*PROBLEM DETAILS*. Please report every line in the entries that contains the string "green".

*EXCERPTED RECORDS*.
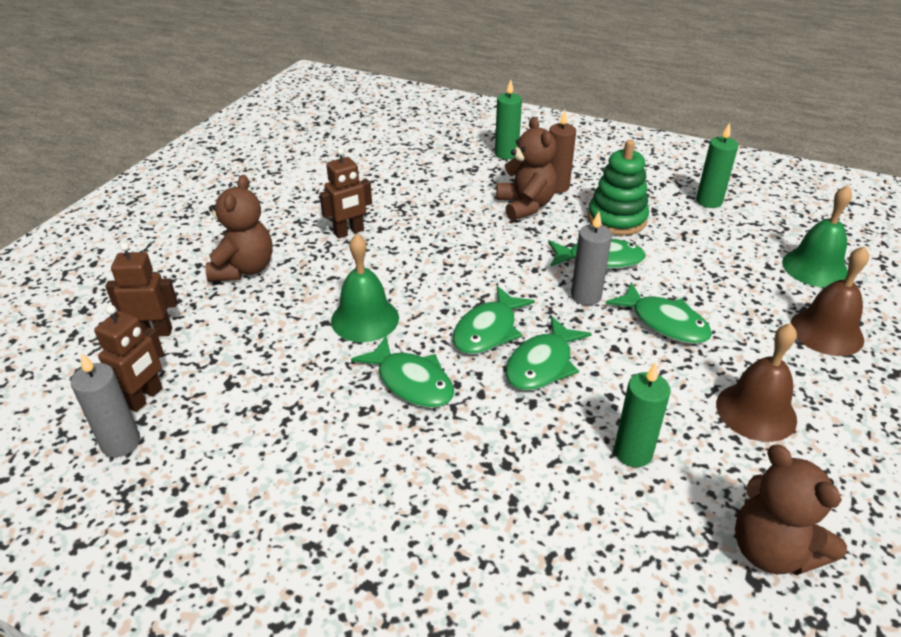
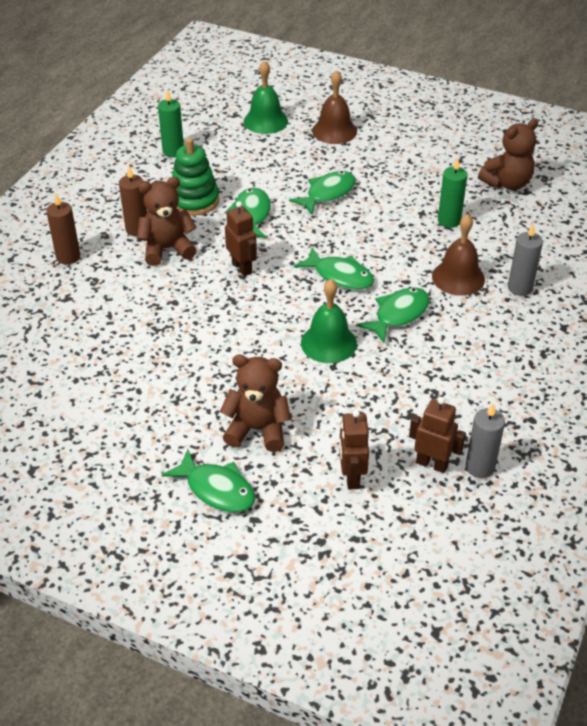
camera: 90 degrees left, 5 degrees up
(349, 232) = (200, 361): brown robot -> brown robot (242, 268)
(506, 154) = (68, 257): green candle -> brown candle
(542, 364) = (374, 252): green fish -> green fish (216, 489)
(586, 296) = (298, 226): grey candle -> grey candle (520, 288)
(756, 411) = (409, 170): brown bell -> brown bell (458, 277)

*ANSWER BOX*.
(506, 154) = (68, 257): green candle -> brown candle
(542, 364) = (374, 252): green fish -> green fish (216, 489)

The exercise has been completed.